■ About this exercise ■
Every line from the one holding "Point out each" through the last line of the records must be retyped exactly, and no other line or picture may appear in the copy.

Satellite image grounding data:
════════

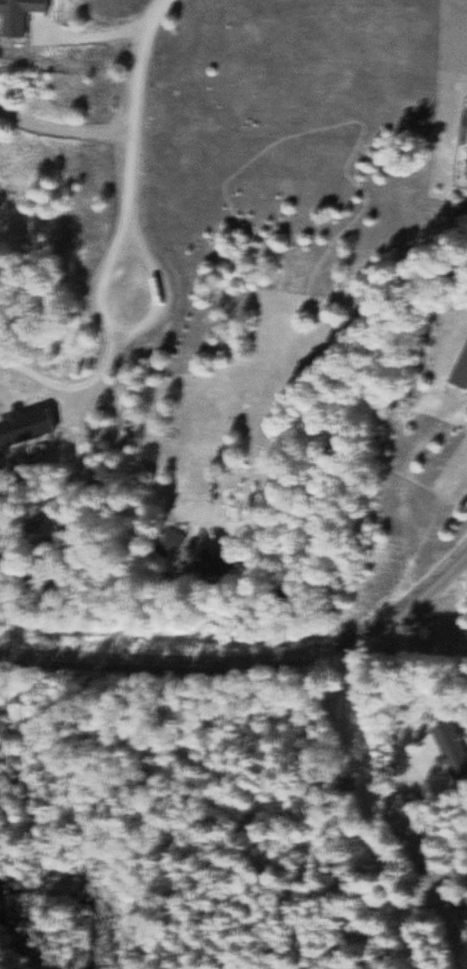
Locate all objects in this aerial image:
road: (134, 121)
road: (131, 328)
building: (175, 542)
building: (221, 568)
road: (251, 661)
road: (249, 754)
road: (366, 808)

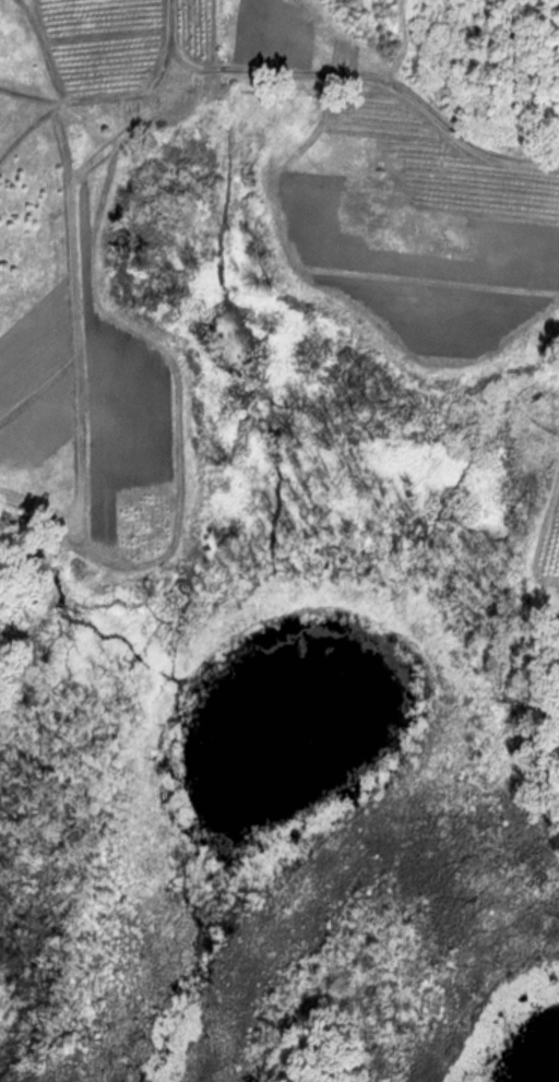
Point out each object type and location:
road: (351, 77)
building: (134, 106)
park: (281, 810)

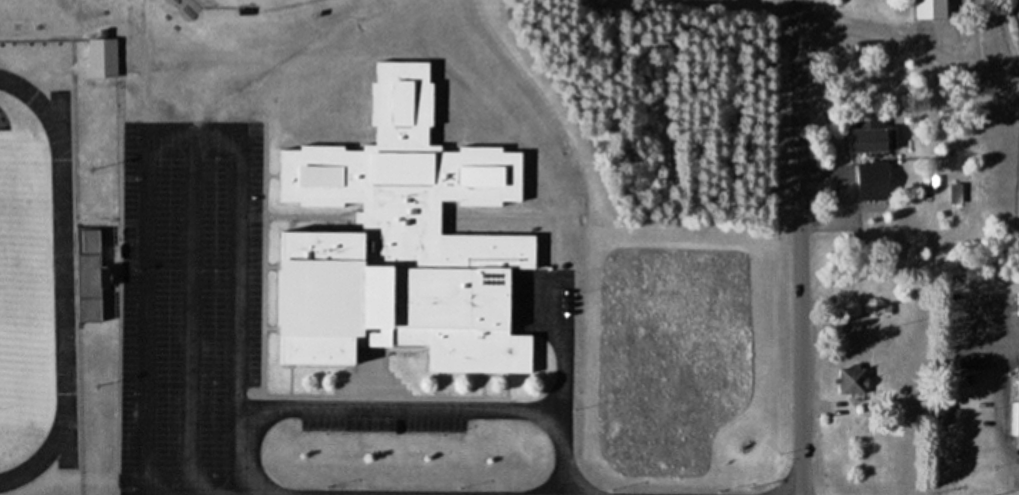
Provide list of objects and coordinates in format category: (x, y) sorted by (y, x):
building: (930, 10)
road: (911, 47)
building: (94, 52)
road: (229, 133)
building: (868, 134)
building: (872, 181)
building: (393, 237)
road: (800, 247)
building: (88, 274)
stadium: (39, 284)
building: (1018, 304)
parking lot: (182, 305)
road: (179, 306)
building: (851, 381)
road: (453, 404)
building: (1016, 410)
road: (555, 449)
street lamp: (316, 480)
street lamp: (450, 481)
street lamp: (601, 482)
street lamp: (709, 482)
road: (317, 491)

════════

■ Finished task ■
Point out each object type and location:
road: (351, 77)
building: (134, 106)
park: (281, 810)

Provide list of objects and coordinates in format category: (x, y) sorted by (y, x):
building: (930, 10)
road: (911, 47)
building: (94, 52)
road: (229, 133)
building: (868, 134)
building: (872, 181)
building: (393, 237)
road: (800, 247)
building: (88, 274)
stadium: (39, 284)
building: (1018, 304)
parking lot: (182, 305)
road: (179, 306)
building: (851, 381)
road: (453, 404)
building: (1016, 410)
road: (555, 449)
street lamp: (316, 480)
street lamp: (450, 481)
street lamp: (601, 482)
street lamp: (709, 482)
road: (317, 491)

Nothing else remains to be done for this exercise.